Data for processing:
---+---
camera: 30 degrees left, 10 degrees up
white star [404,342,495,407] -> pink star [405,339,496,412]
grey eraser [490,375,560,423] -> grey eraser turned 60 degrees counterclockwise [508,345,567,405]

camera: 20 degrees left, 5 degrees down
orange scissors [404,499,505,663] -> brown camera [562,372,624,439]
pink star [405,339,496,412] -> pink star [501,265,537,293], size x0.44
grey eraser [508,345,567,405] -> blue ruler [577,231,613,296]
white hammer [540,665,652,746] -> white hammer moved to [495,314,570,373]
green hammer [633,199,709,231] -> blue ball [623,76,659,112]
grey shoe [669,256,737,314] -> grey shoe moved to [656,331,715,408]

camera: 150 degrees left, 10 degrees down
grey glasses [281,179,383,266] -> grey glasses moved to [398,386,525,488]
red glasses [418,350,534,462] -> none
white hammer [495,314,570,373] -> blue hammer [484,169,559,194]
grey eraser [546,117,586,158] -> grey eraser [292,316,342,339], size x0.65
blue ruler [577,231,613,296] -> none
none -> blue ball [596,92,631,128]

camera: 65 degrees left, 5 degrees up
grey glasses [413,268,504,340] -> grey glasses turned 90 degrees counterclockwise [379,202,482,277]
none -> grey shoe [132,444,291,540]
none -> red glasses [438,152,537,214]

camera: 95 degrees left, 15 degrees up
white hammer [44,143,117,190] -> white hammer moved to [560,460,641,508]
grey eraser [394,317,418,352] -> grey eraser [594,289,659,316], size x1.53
---+---
Copy out every line of the listing that includes the string "blue".

grey eraser [508,345,567,405] -> blue ruler [577,231,613,296]
green hammer [633,199,709,231] -> blue ball [623,76,659,112]
white hammer [495,314,570,373] -> blue hammer [484,169,559,194]
blue ruler [577,231,613,296] -> none
none -> blue ball [596,92,631,128]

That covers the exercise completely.